──────── Material supplied
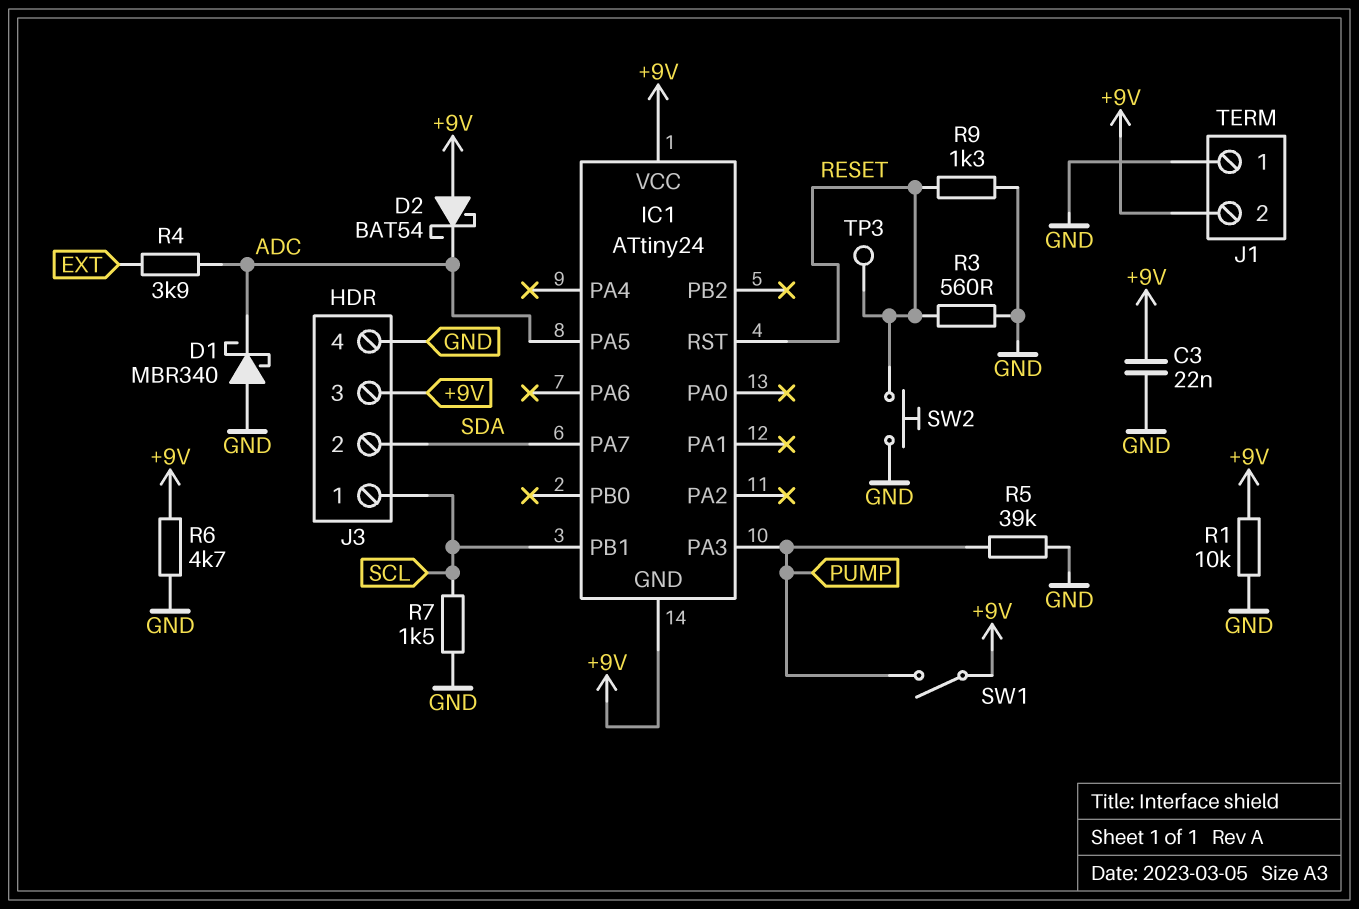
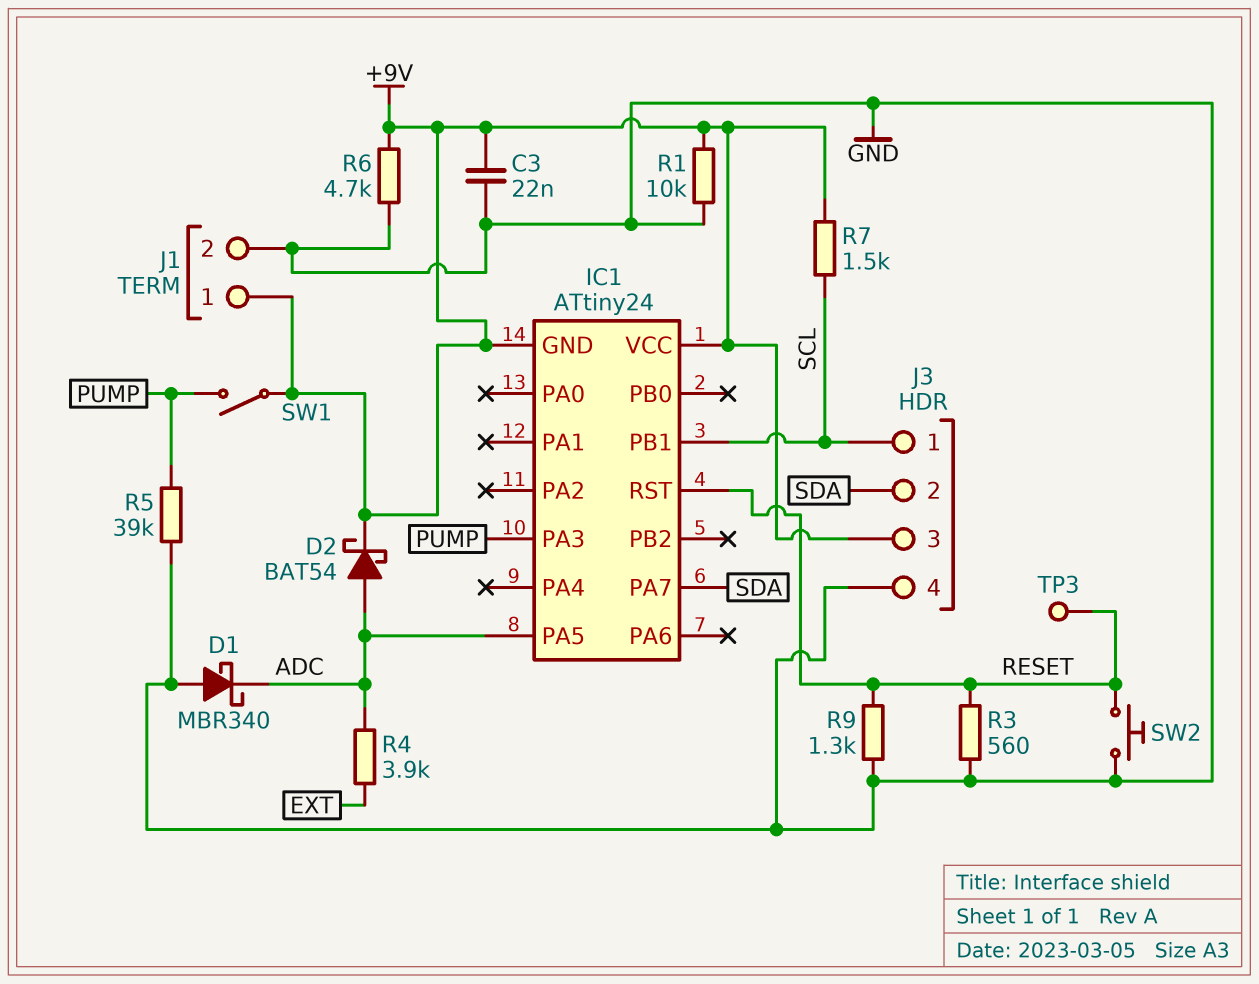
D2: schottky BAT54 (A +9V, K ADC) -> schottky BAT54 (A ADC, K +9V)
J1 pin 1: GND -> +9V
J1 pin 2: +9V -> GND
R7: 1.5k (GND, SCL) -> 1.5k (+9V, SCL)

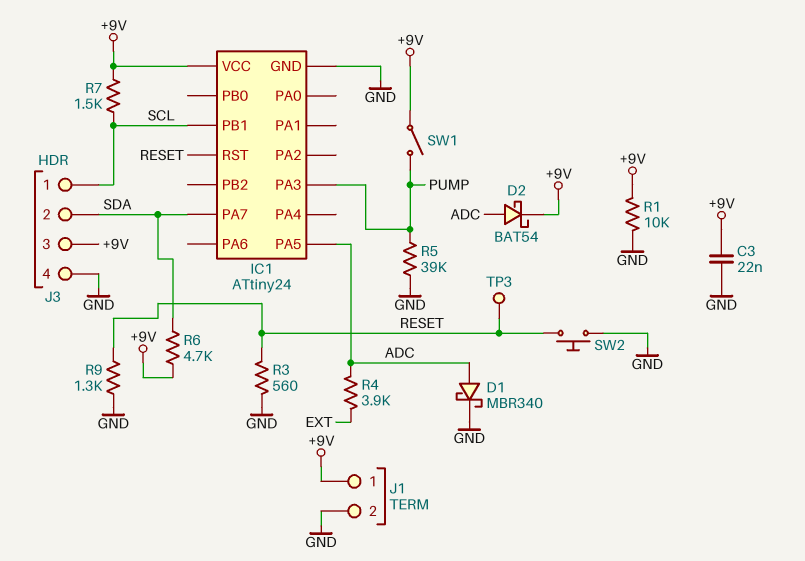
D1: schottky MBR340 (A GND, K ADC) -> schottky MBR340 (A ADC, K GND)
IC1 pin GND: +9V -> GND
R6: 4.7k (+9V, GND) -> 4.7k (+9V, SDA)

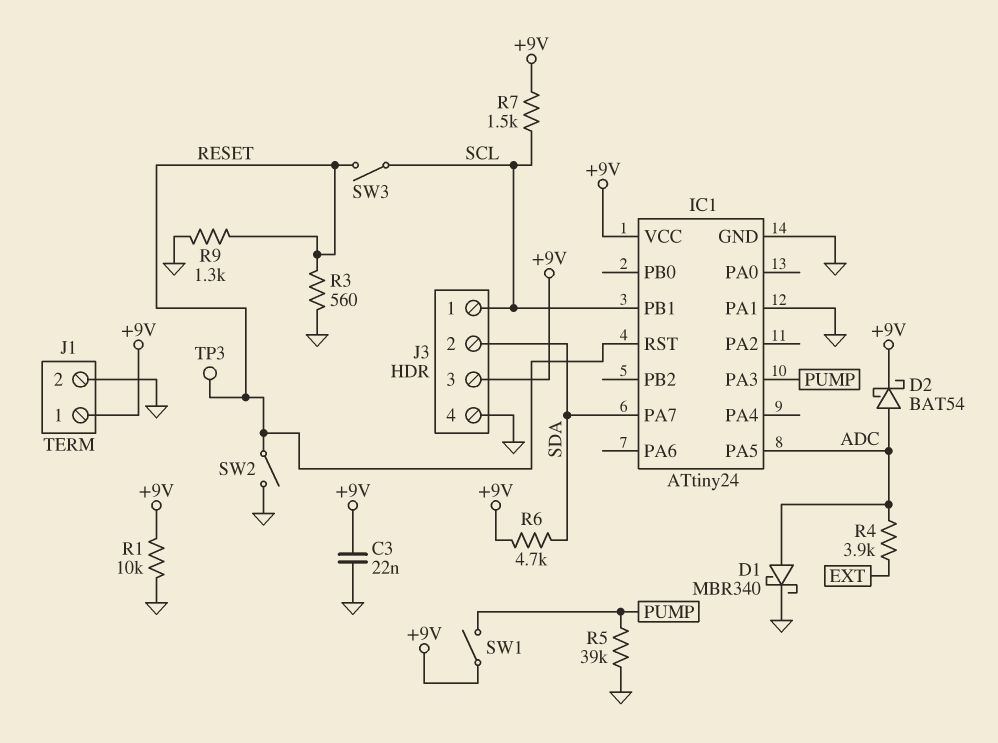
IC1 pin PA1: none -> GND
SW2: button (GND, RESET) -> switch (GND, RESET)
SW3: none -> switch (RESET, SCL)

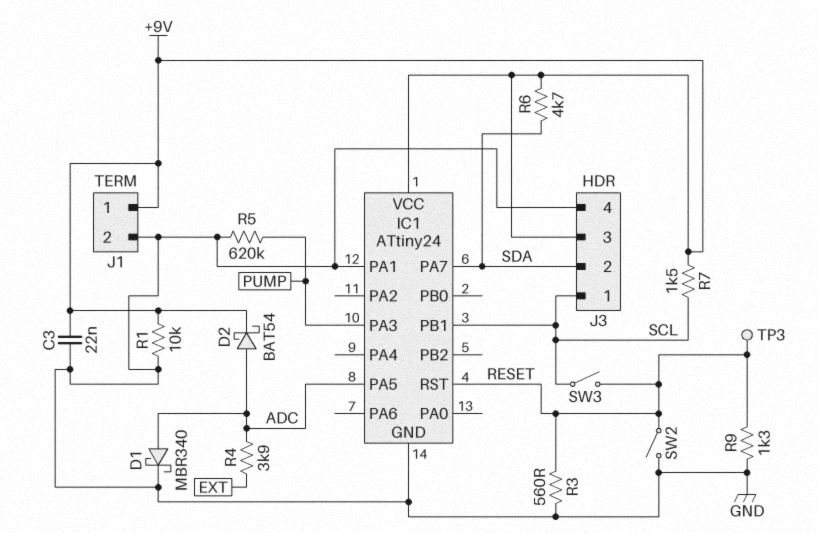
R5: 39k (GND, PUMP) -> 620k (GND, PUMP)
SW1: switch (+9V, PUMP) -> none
────────────────
──────── Material supplied
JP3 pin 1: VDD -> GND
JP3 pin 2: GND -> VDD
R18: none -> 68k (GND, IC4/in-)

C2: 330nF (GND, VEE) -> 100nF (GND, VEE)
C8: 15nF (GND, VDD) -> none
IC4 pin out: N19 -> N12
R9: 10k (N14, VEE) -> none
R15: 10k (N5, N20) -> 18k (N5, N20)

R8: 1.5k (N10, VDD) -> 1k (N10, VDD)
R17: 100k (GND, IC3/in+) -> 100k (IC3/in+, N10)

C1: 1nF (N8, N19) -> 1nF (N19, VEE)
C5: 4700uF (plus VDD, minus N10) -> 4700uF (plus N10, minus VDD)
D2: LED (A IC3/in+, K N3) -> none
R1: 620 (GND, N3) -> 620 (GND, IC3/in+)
────────────────
──────── Material supplied
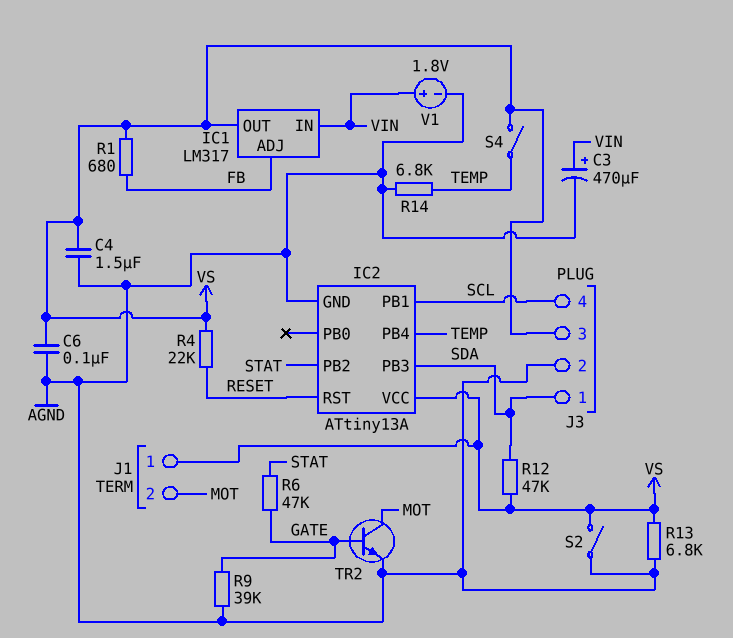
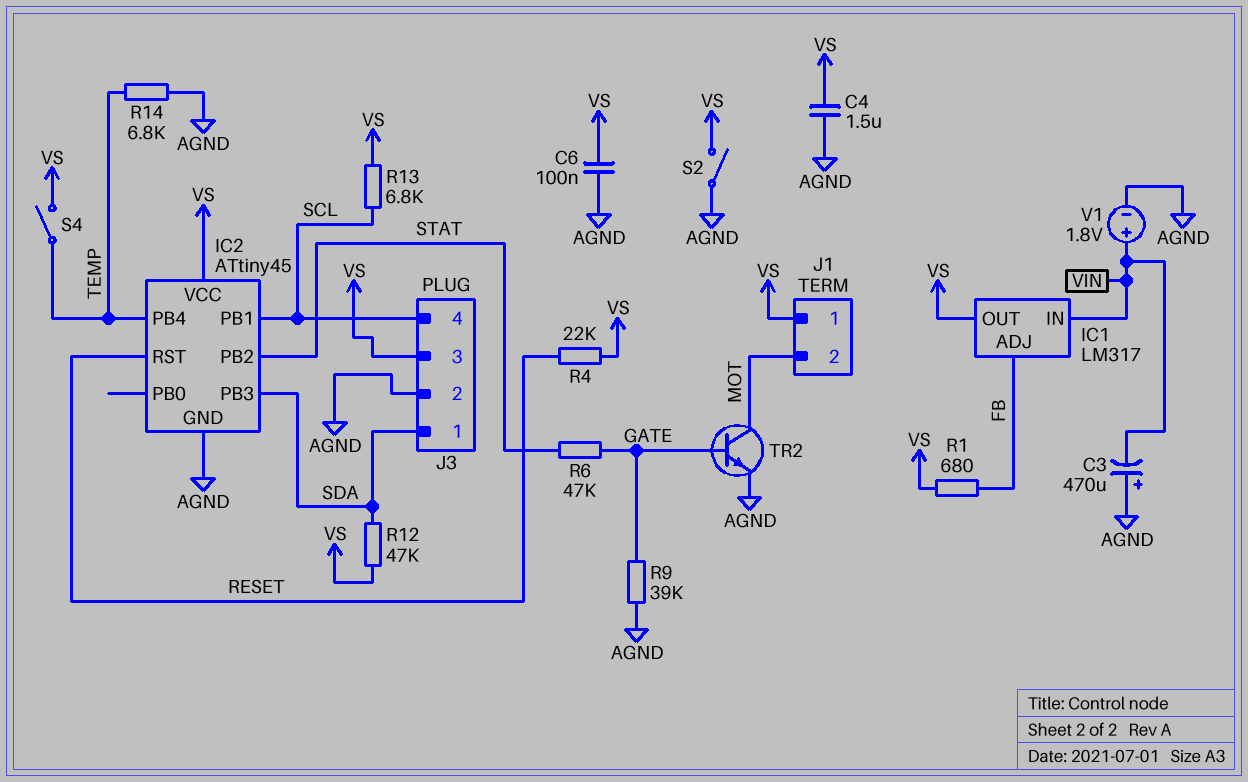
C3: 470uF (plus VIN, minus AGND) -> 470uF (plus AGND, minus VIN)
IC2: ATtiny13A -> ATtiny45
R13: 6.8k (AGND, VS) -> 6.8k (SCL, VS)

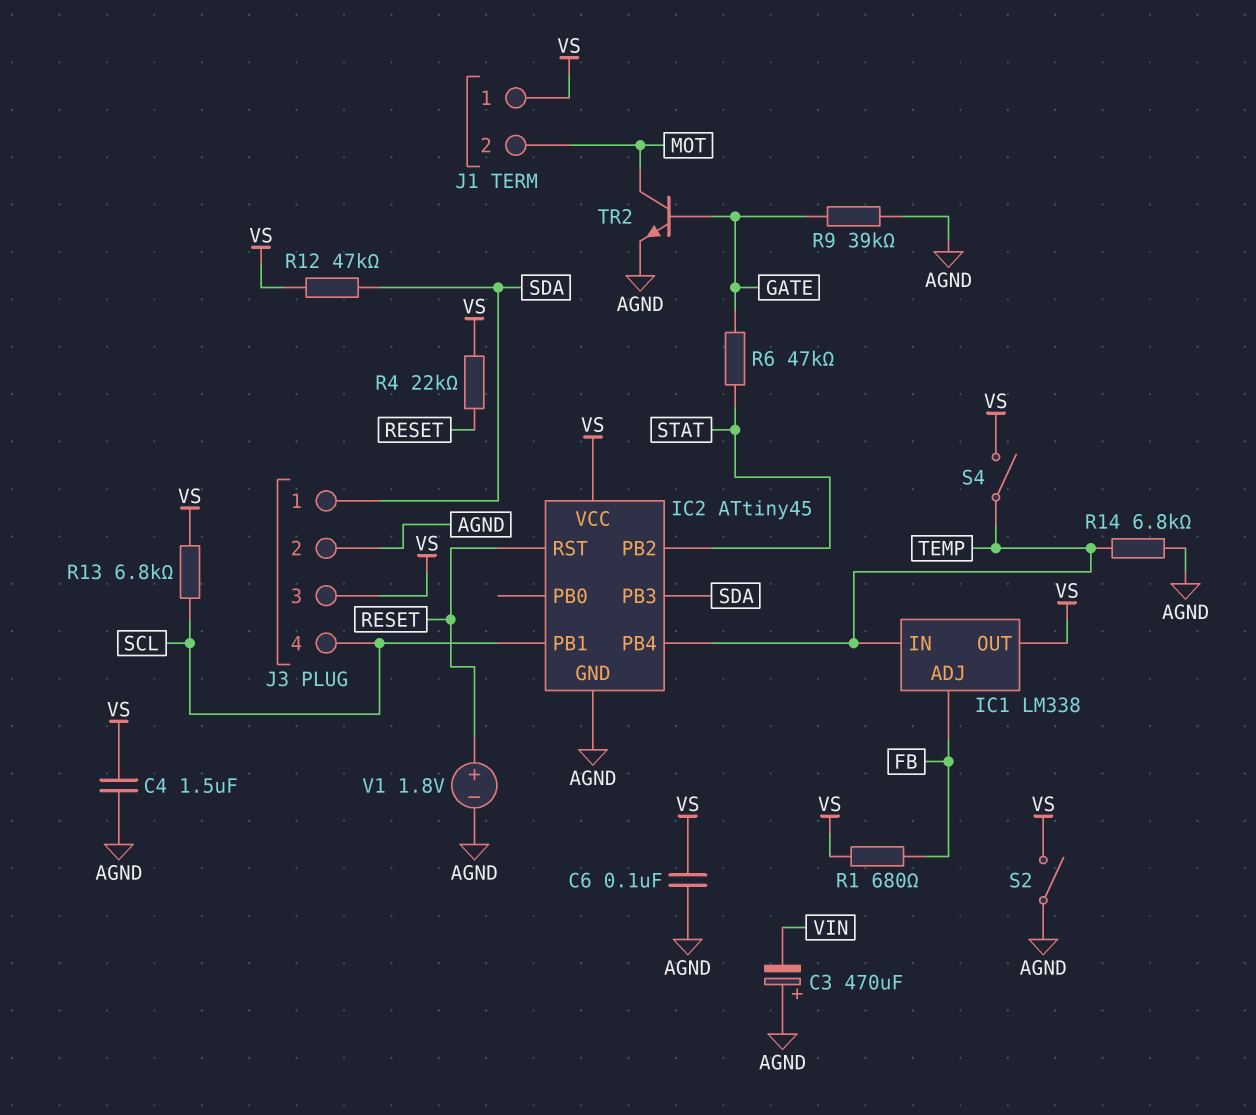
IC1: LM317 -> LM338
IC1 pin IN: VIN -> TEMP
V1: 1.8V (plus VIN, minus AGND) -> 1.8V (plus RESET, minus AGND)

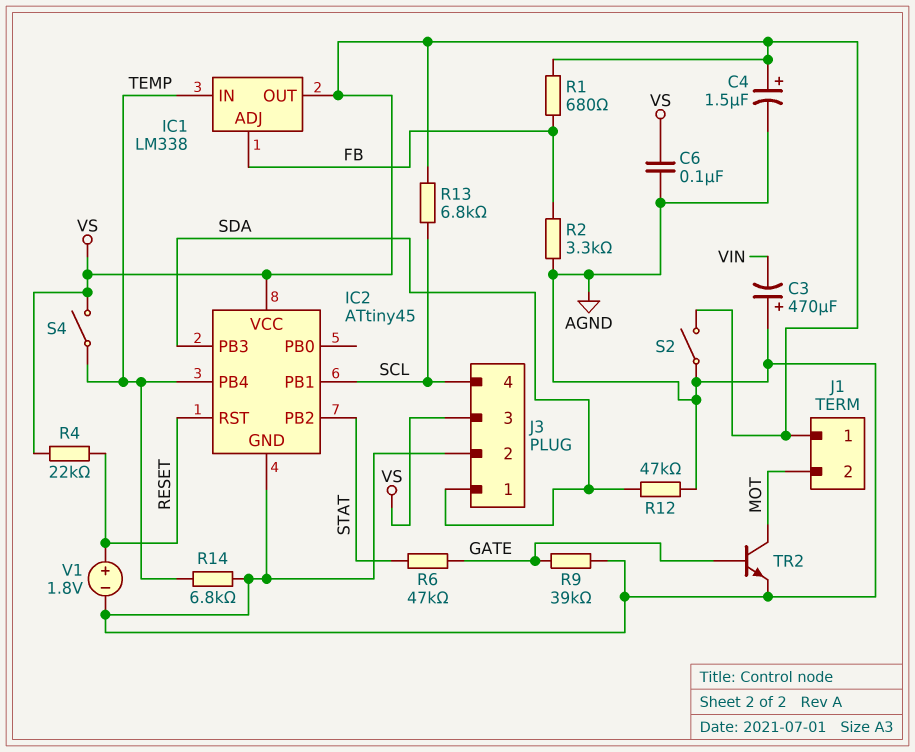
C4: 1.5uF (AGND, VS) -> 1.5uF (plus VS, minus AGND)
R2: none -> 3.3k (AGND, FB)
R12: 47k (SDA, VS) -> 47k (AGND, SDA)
────────────────
- _Work request_
Reproduce, word for word, only the lines in the records above from the line with "IC1 pin PA1: none -> GND" through the line with "SW1: switch (+9V, PUMP) -> none", including both ends; omit the pictures.

- _Response to this task_
IC1 pin PA1: none -> GND
SW2: button (GND, RESET) -> switch (GND, RESET)
SW3: none -> switch (RESET, SCL)

R5: 39k (GND, PUMP) -> 620k (GND, PUMP)
SW1: switch (+9V, PUMP) -> none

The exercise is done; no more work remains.